_PROMPT_
Beginning with the line that has "(503, 179) = (334, 235): none -> orange vase" and ending with the line that has "(801, 535) = (711, 311): turquoise", retype the entries below exactly, except for the pictures.

(MATERIALS PROVIDED)

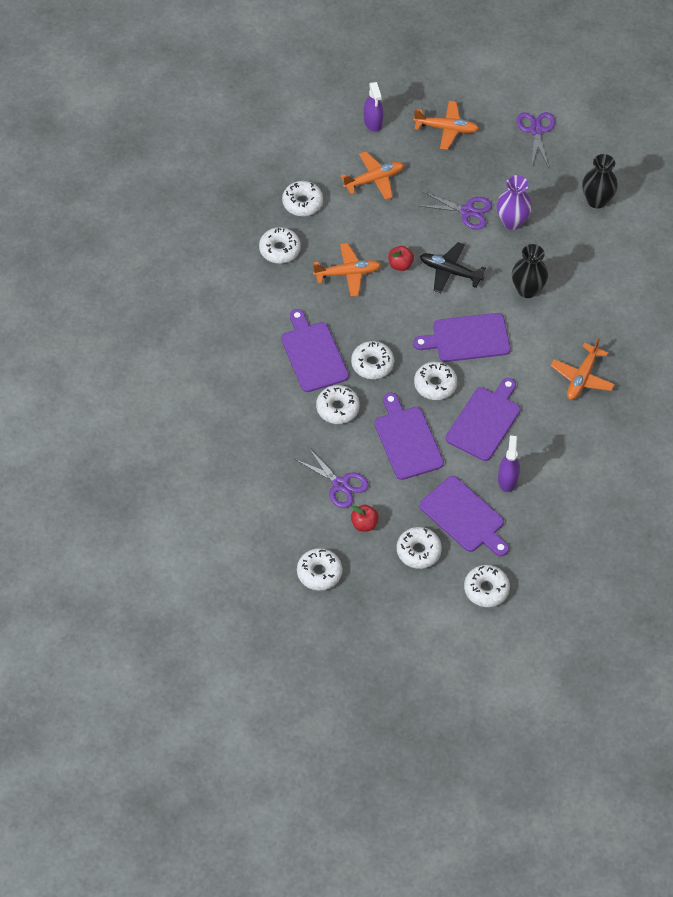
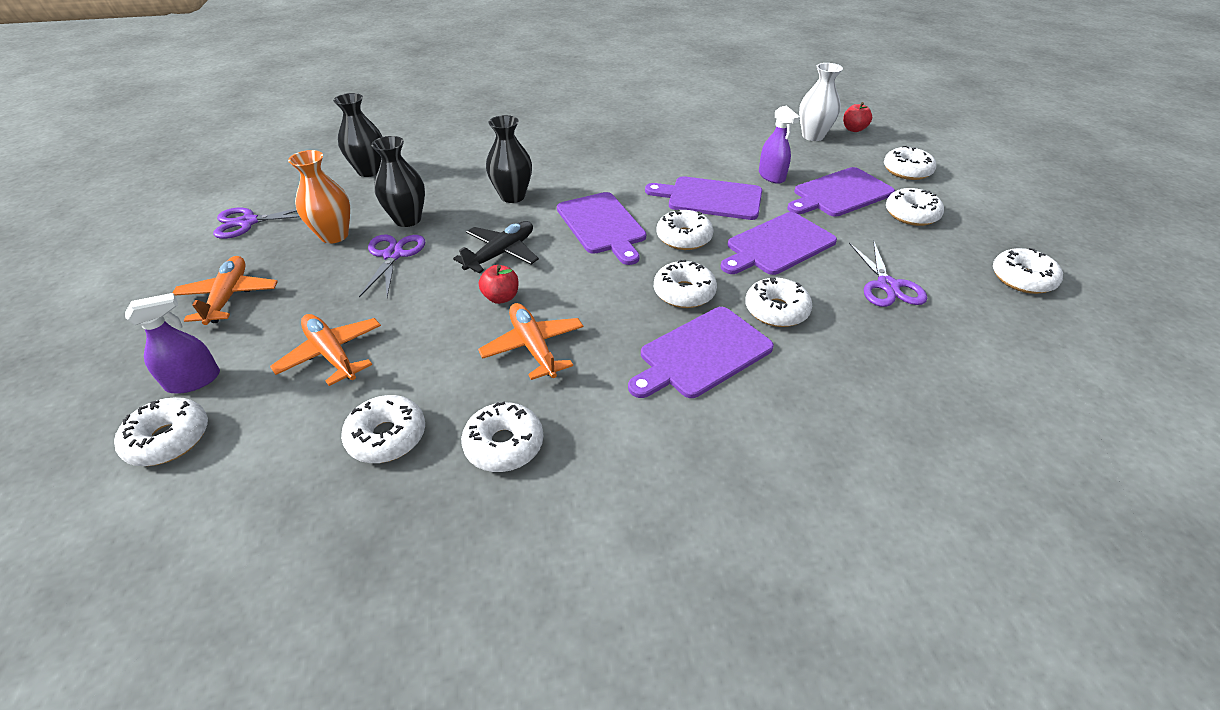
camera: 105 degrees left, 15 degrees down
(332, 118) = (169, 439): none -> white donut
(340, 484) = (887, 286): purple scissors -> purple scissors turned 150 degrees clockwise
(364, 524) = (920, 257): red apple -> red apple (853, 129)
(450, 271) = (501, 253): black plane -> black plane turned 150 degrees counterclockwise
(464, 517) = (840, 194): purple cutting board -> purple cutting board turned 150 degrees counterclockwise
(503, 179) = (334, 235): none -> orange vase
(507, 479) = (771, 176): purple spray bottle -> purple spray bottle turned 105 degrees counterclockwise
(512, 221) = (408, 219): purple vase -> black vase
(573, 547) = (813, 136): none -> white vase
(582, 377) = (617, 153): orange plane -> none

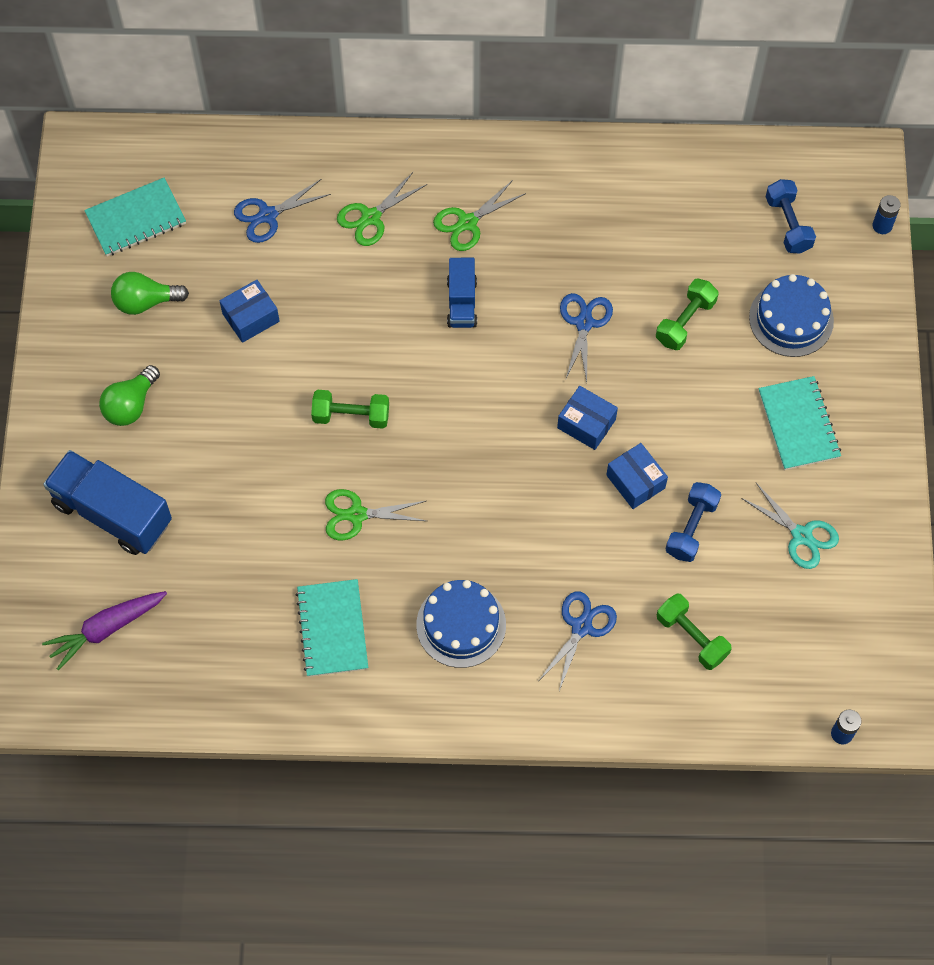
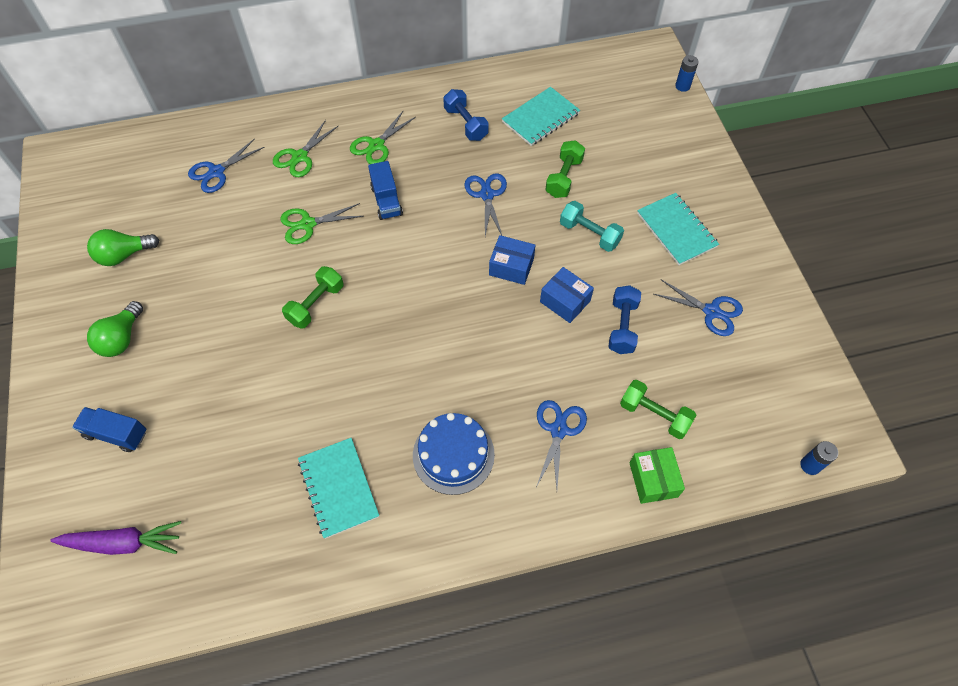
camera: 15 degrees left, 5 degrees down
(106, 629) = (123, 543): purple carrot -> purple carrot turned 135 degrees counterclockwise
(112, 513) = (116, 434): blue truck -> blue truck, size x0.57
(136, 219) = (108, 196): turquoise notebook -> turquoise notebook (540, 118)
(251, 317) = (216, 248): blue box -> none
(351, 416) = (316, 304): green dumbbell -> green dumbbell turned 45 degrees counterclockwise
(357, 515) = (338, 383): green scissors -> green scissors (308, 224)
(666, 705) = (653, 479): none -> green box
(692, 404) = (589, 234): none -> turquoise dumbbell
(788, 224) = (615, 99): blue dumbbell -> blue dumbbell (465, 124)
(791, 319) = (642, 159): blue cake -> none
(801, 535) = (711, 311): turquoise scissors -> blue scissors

(End MATERIALS PROVIDED)
(MATERIALS PROVIDED)

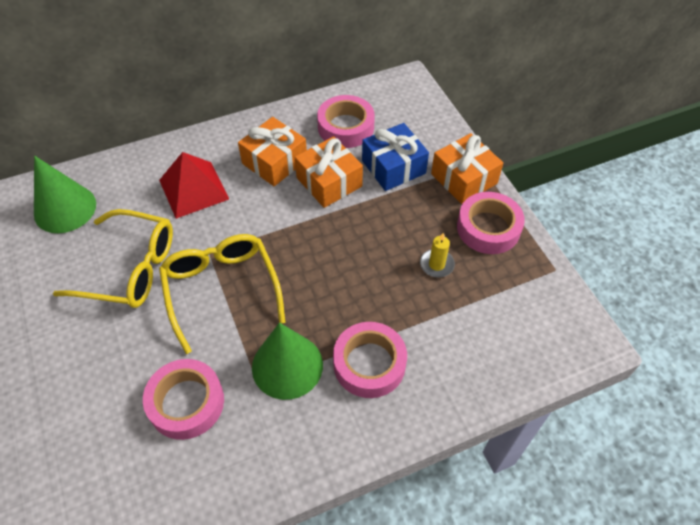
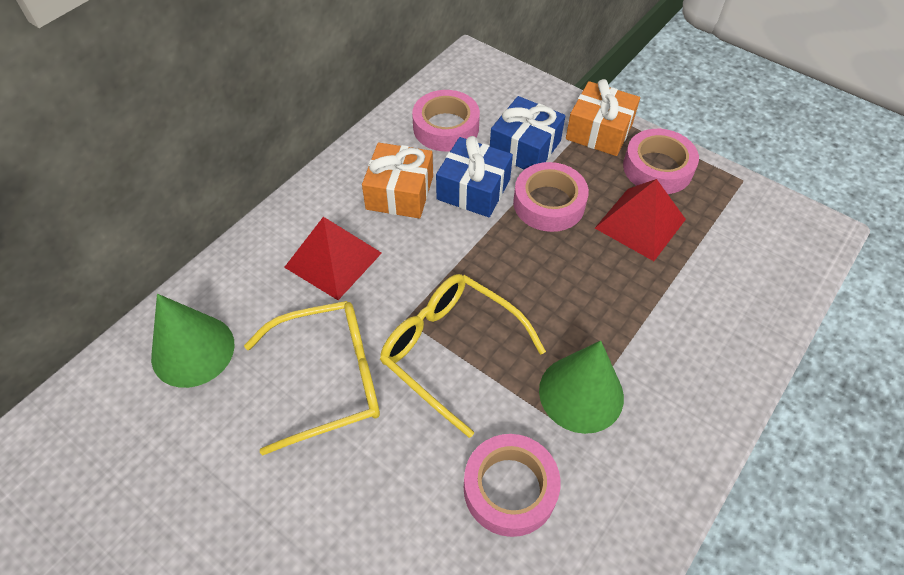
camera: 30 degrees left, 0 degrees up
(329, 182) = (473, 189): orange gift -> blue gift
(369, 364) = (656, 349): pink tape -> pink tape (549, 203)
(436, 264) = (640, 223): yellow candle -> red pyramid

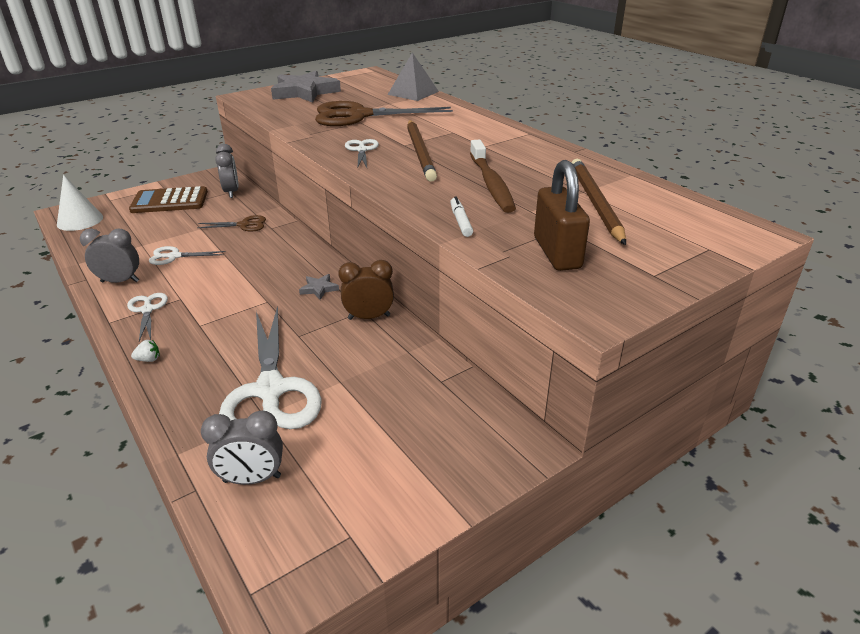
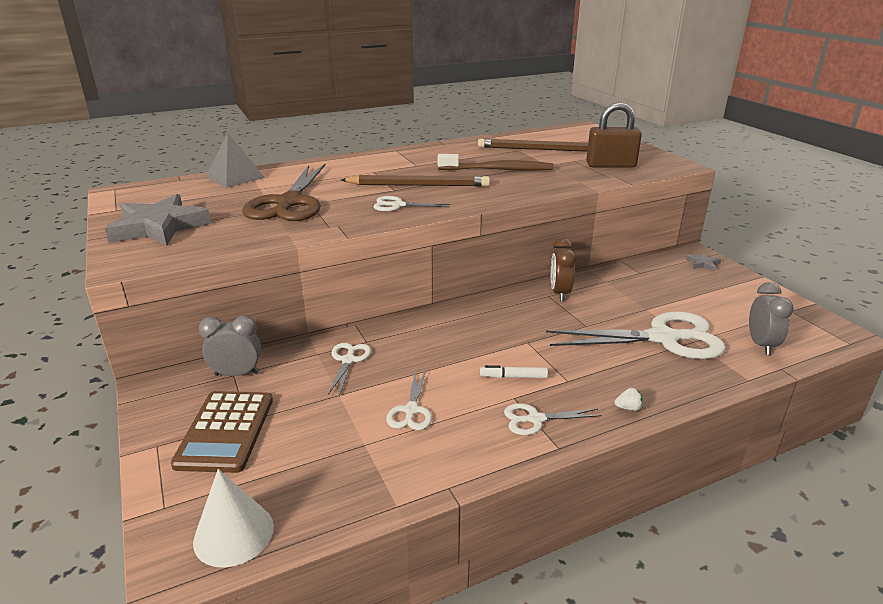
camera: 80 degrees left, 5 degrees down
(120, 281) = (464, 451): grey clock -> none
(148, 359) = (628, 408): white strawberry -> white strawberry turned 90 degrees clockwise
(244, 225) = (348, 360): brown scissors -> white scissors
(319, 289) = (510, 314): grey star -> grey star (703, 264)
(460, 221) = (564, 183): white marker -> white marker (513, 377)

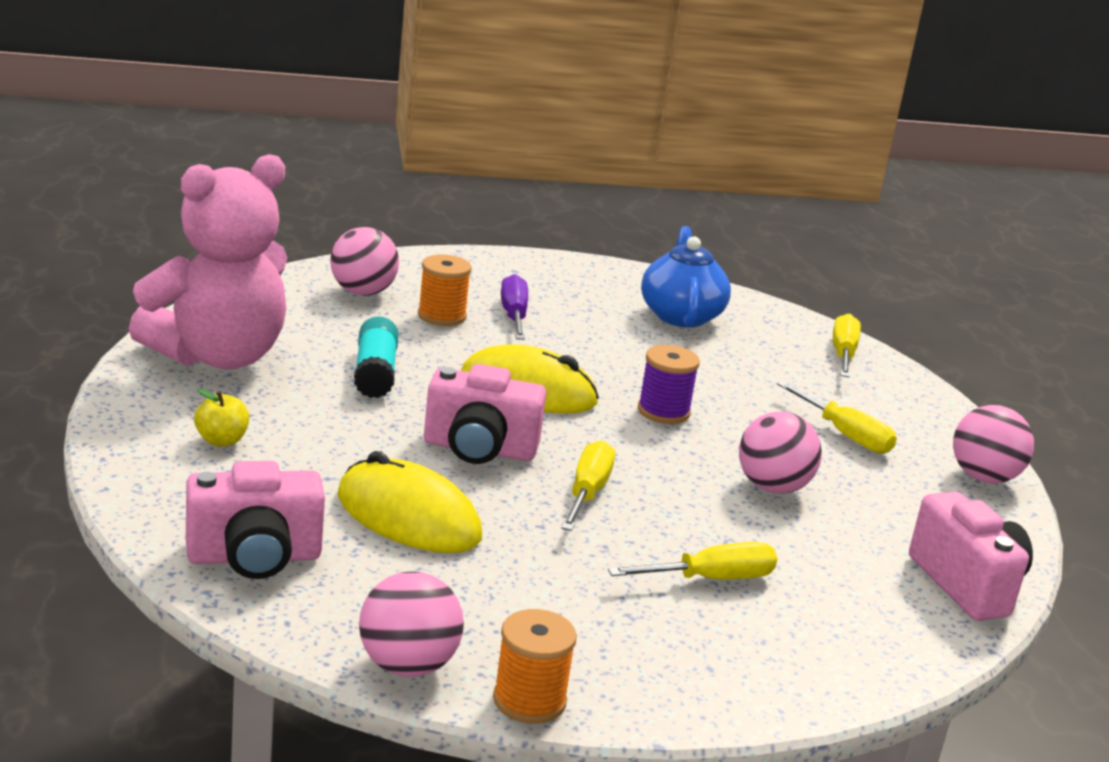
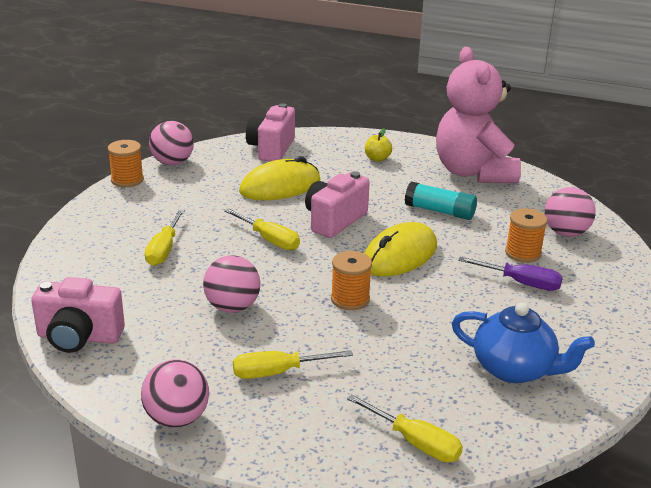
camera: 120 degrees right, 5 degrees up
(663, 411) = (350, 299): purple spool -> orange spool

(End MATERIALS PROVIDED)

_YOUR SOLUTION_
(503, 179) = (334, 235): none -> orange vase
(507, 479) = (771, 176): purple spray bottle -> purple spray bottle turned 105 degrees counterclockwise
(512, 221) = (408, 219): purple vase -> black vase
(573, 547) = (813, 136): none -> white vase
(582, 377) = (617, 153): orange plane -> none

camera: 15 degrees left, 5 degrees down
(106, 629) = (123, 543): purple carrot -> purple carrot turned 135 degrees counterclockwise
(112, 513) = (116, 434): blue truck -> blue truck, size x0.57
(136, 219) = (108, 196): turquoise notebook -> turquoise notebook (540, 118)
(251, 317) = (216, 248): blue box -> none
(351, 416) = (316, 304): green dumbbell -> green dumbbell turned 45 degrees counterclockwise
(357, 515) = (338, 383): green scissors -> green scissors (308, 224)
(666, 705) = (653, 479): none -> green box
(692, 404) = (589, 234): none -> turquoise dumbbell
(788, 224) = (615, 99): blue dumbbell -> blue dumbbell (465, 124)
(791, 319) = (642, 159): blue cake -> none
(801, 535) = (711, 311): turquoise scissors -> blue scissors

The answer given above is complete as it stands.